◆ **Assignment**
From the listing below, output only the lines starting at the line that has "camera: 45 degrees left, 20 degrees down" and ending at the line that has "none -> red cupcake [542,148,587,199]", exactly as they appear, ends included.

◆ **Supplied information**
-------------------------

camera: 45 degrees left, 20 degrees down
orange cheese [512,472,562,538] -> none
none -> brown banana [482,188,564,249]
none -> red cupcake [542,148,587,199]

-------------------------

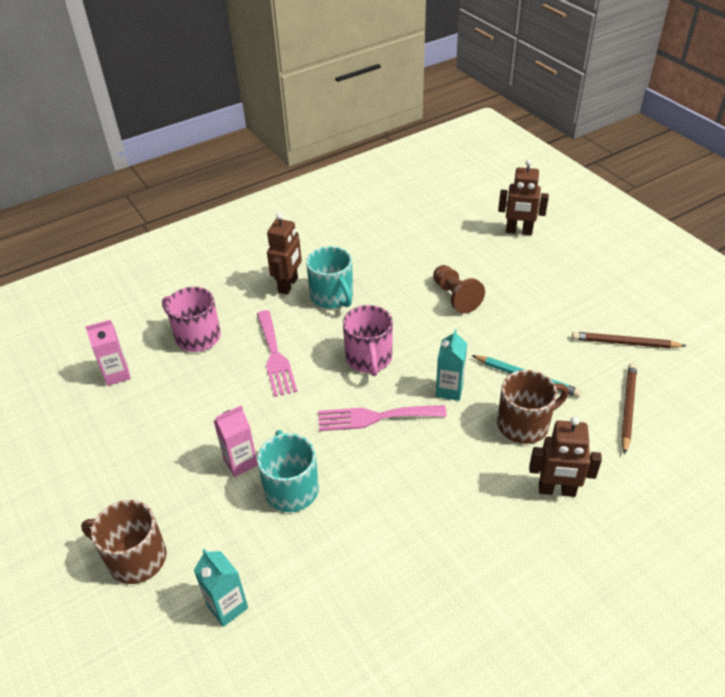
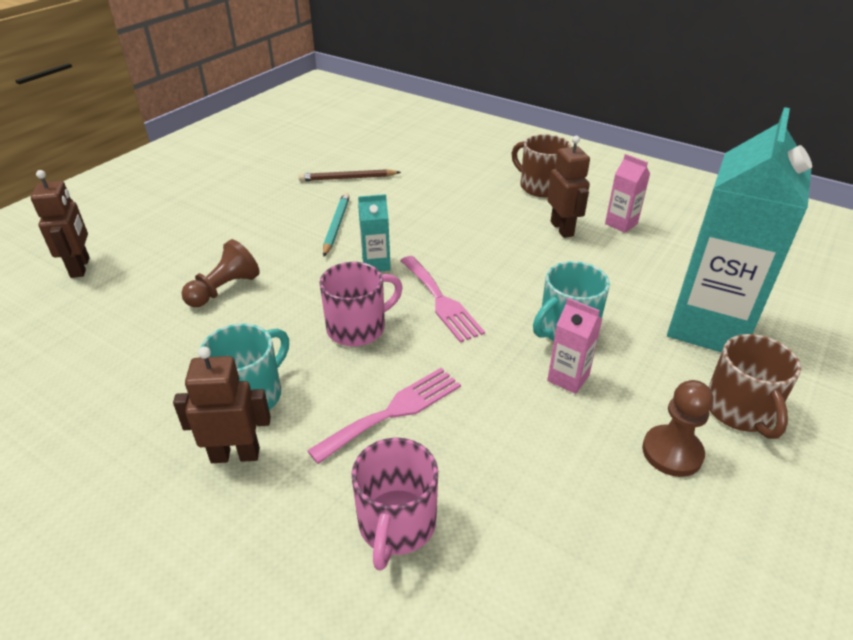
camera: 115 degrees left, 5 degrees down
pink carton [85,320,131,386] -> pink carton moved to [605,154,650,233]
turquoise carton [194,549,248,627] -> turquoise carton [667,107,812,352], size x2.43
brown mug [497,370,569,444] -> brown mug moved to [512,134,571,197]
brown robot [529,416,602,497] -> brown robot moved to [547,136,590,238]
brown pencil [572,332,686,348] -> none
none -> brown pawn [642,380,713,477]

-------------------------

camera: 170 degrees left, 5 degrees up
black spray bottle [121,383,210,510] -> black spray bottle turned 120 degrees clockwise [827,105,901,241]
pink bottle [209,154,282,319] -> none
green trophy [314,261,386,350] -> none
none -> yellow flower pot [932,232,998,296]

-------------------------

◆ **Result below**
camera: 45 degrees left, 20 degrees down
orange cheese [512,472,562,538] -> none
none -> brown banana [482,188,564,249]
none -> red cupcake [542,148,587,199]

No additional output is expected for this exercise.